Return the material below verbatim, every line as it stands, but leave the pictures out of your answer.

EXERCISE DATA:

• • • •

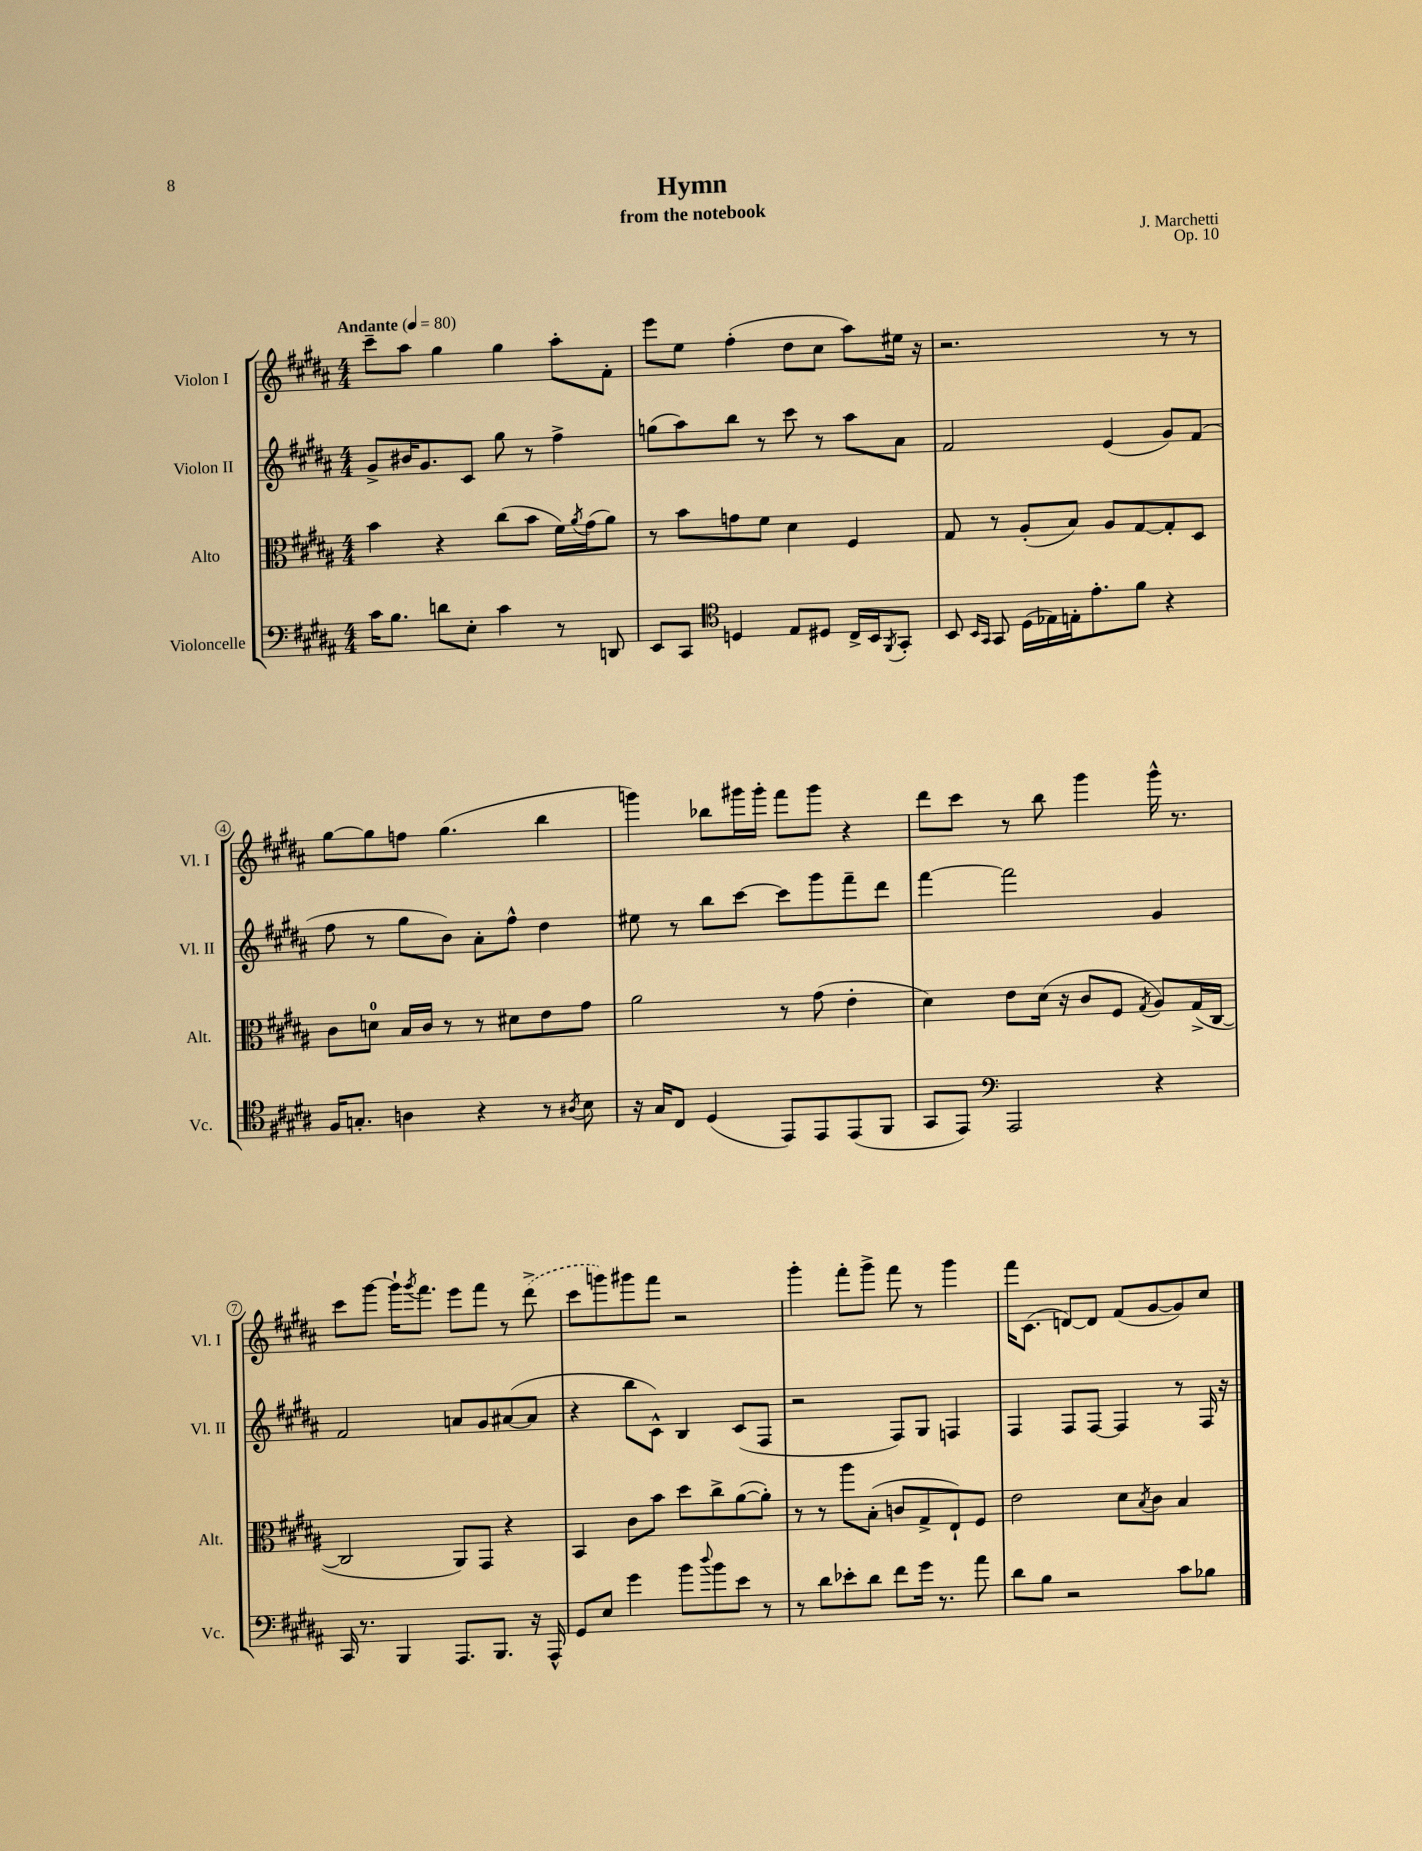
\header { title = "Hymn" composer = "J. Marchetti" subtitle = "from the notebook" opus = "Op. 10" }
<<
\new StaffGroup <<
\new Staff = "s0" \with { instrumentName = "Violon I" shortInstrumentName = "Vl. I" } {
    \clef treble \key b \major \numericTimeSignature \time 4/4 \tempo "Andante" 4 = 80
    cis'''8-- ais''8 gis''4 gis''4 ais''8-. fis'8-. |
    e'''8 e''8 fis''4-.( dis''8 cis''8 ais''8) eis''16 r16 |
    r2. r8 r8 |
    gis''8~ gis''8 f''8 gis''4.( b''4 |
    g'''4) bes''8 gis'''16 gis'''16-. fis'''8 gis'''8 r4 |
    dis'''8 cis'''8 r8 b''8 gis'''4 gis'''16-^ r8. |
    cis'''8 gis'''8~ gis'''16-! \acciaccatura { gis'''8 } fis'''8. e'''8 fis'''8 r8 \once \slurDashed dis'''8->( |
    cis'''8 g'''8) gis'''8 fis'''8 r2 |
    gis'''4-. fis'''8-. gis'''8-> fis'''8 r8 gis'''4 |
    fis'''16 cis'8.( d'8~) d'8 fis'8( gis'8~ gis'8) cis''8 \bar "|." |
}
\new Staff = "s1" \with { instrumentName = "Violon II" shortInstrumentName = "Vl. II" } {
    \clef treble \key b \major \numericTimeSignature \time 4/4
    gis'8-> bis'16 gis'8. cis'8 gis''8 r8 fis''4-> |
    g''8( ais''8) b''8 r8 cis'''8 r8 ais''8 ais'8 |
    fis'2 e'4( gis'8) fis'8( |
    fis''8 r8 gis''8 b'8) ais'8-. fis''8-^ dis''4 |
    eis''8 r8 b''8 cis'''8~ cis'''8 gis'''8 fis'''8-- dis'''8 |
    fis'''4~ fis'''2 gis'4 |
    fis'2 a'8 gis'8 ais'8~( ais'8 |
    r4 b''8 cis'8-^) b4 cis'8( fis8 |
    r2 fis8) gis8 f4 |
    fis4 fis8 fis8~ fis4 r8 fis16 r16 \bar "|." |
}
\new Staff = "s2" \with { instrumentName = "Alto" shortInstrumentName = "Alt." } {
    \clef alto \key b \major \numericTimeSignature \time 4/4
    b'4 r4 cis''8( b'8 fis'16) \acciaccatura { ais'8 } gis'16( ais'8) |
    r8 b'8 g'8 fis'8 dis'4 fis4 |
    gis8 r8 ais8-.( b8) ais8 gis8~ gis8-. dis8 |
    cis'8 d'8-0 b16 cis'16 r8 r8 dis'8 e'8 gis'8 |
    ais'2 r8 gis'8( e'4-. |
    dis'4) e'8 dis'16( r16 cis'8 fis8 \acciaccatura { gis8 } ais8) gis16->( cis16~ |
    cis2 ais,8) gis,8 r4 |
    b,4 cis'8 b'8 dis''8 cis''8-> ais'8~( ais'8-.) |
    r8 r8 ais''8 b8-.( c'8 gis8-> e8-!) fis8 |
    e'2 dis'8 \acciaccatura { b8 } cis'8 b4 \bar "|." |
}
\new Staff = "s3" \with { instrumentName = "Violoncelle" shortInstrumentName = "Vc." } {
    \clef bass \key b \major \numericTimeSignature \time 4/4
    cis'16 b8. d'8 e8-. cis'4 r8 d,8 |
    e,8 cis,8 \clef tenor d4 e8 dis8 cis16-> b,16 \acciaccatura { fis,8 } gis,8-. |
    b,8 \grace { b,16 gis,16 } gis,8 dis16( ees16) e16-. e'8.-. fis'8 r4 |
    fis16 g8.-. a4 r4 r8 \acciaccatura { ais8 } b8 |
    r16 gis16 cis8 dis4( e,8) e,8 e,8( fis,8 |
    gis,8 e,8) \clef bass ais,,2 r4 |
    cis,16 r8. b,,4 ais,,8. b,,8. r16 ais,,16-^ |
    gis,8 e8 gis'4 b'8 \appoggiatura { dis''8 } b'8 e'8 r8 |
    r8 dis'8 ees'8-. dis'8 fis'8 gis'16 r8. ais'8 |
    dis'8 b8 r2 cis'8 bes8 \bar "|." |
}
>>
>>
\layout { \context { \Score \override BarNumber.stencil = #(make-stencil-circler 0.1 0.3 ly:text-interface::print) } }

• • • •

EXERCISE SOLUTION:
\header { title = "Hymn" composer = "J. Marchetti" subtitle = "from the notebook" opus = "Op. 10" }
<<
\new StaffGroup <<
\new Staff = "s0" \with { instrumentName = "Violon I" shortInstrumentName = "Vl. I" } {
    \clef treble \key b \major \numericTimeSignature \time 4/4 \tempo "Andante" 4 = 80
    cis'''8-- ais''8 gis''4 gis''4 ais''8-. fis'8-. |
    e'''8 e''8 fis''4-.( dis''8 cis''8 ais''8) eis''16 r16 |
    r2. r8 r8 |
    gis''8~ gis''8 f''8 gis''4.( b''4 |
    g'''4) bes''8 gis'''16 gis'''16-. fis'''8 gis'''8 r4 |
    dis'''8 cis'''8 r8 b''8 gis'''4 gis'''16-^ r8. |
    cis'''8 gis'''8~ gis'''16-! \acciaccatura { gis'''8 } fis'''8. e'''8 fis'''8 r8 \once \slurDashed dis'''8->( |
    cis'''8 g'''8) gis'''8 fis'''8 r2 |
    gis'''4-. fis'''8-. gis'''8-> fis'''8 r8 gis'''4 |
    fis'''16 cis'8.( d'8~) d'8 fis'8( gis'8~ gis'8) cis''8 \bar "|." |
}
\new Staff = "s1" \with { instrumentName = "Violon II" shortInstrumentName = "Vl. II" } {
    \clef treble \key b \major \numericTimeSignature \time 4/4
    gis'8-> bis'16 gis'8. cis'8 gis''8 r8 fis''4-> |
    g''8( ais''8) b''8 r8 cis'''8 r8 ais''8 ais'8 |
    fis'2 e'4( gis'8) fis'8( |
    fis''8 r8 gis''8 b'8) ais'8-. fis''8-^ dis''4 |
    eis''8 r8 b''8 cis'''8~ cis'''8 gis'''8 fis'''8-- dis'''8 |
    fis'''4~ fis'''2 gis'4 |
    fis'2 a'8 gis'8 ais'8~( ais'8 |
    r4 b''8 cis'8-^) b4 cis'8( fis8 |
    r2 fis8) gis8 f4 |
    fis4 fis8 fis8~ fis4 r8 fis16 r16 \bar "|." |
}
\new Staff = "s2" \with { instrumentName = "Alto" shortInstrumentName = "Alt." } {
    \clef alto \key b \major \numericTimeSignature \time 4/4
    b'4 r4 cis''8( b'8 fis'16) \acciaccatura { ais'8 } gis'16( ais'8) |
    r8 b'8 g'8 fis'8 dis'4 fis4 |
    gis8 r8 ais8-.( b8) ais8 gis8~ gis8-. dis8 |
    cis'8 d'8-0 b16 cis'16 r8 r8 dis'8 e'8 gis'8 |
    ais'2 r8 gis'8( e'4-. |
    dis'4) e'8 dis'16( r16 cis'8 fis8 \acciaccatura { gis8 } ais8) gis16->( cis16~ |
    cis2 ais,8) gis,8 r4 |
    b,4 cis'8 b'8 dis''8 cis''8-> ais'8~( ais'8-.) |
    r8 r8 ais''8 b8-.( c'8 gis8-> e8-!) fis8 |
    e'2 dis'8 \acciaccatura { b8 } cis'8 b4 \bar "|." |
}
\new Staff = "s3" \with { instrumentName = "Violoncelle" shortInstrumentName = "Vc." } {
    \clef bass \key b \major \numericTimeSignature \time 4/4
    cis'16 b8. d'8 e8-. cis'4 r8 d,8 |
    e,8 cis,8 \clef tenor d4 e8 dis8 cis16-> b,16 \acciaccatura { fis,8 } gis,8-. |
    b,8 \grace { b,16 gis,16 } gis,8 dis16( ees16) e16-. e'8.-. fis'8 r4 |
    fis16 g8.-. a4 r4 r8 \acciaccatura { ais8 } b8 |
    r16 gis16 cis8 dis4( e,8) e,8 e,8( fis,8 |
    gis,8 e,8) \clef bass ais,,2 r4 |
    cis,16 r8. b,,4 ais,,8. b,,8. r16 ais,,16-^ |
    gis,8 e8 gis'4 b'8 \appoggiatura { dis''8 } b'8 e'8 r8 |
    r8 dis'8 ees'8-. dis'8 fis'8 gis'16 r8. ais'8 |
    dis'8 b8 r2 cis'8 bes8 \bar "|." |
}
>>
>>
\layout { \context { \Score \override BarNumber.stencil = #(make-stencil-circler 0.1 0.3 ly:text-interface::print) } }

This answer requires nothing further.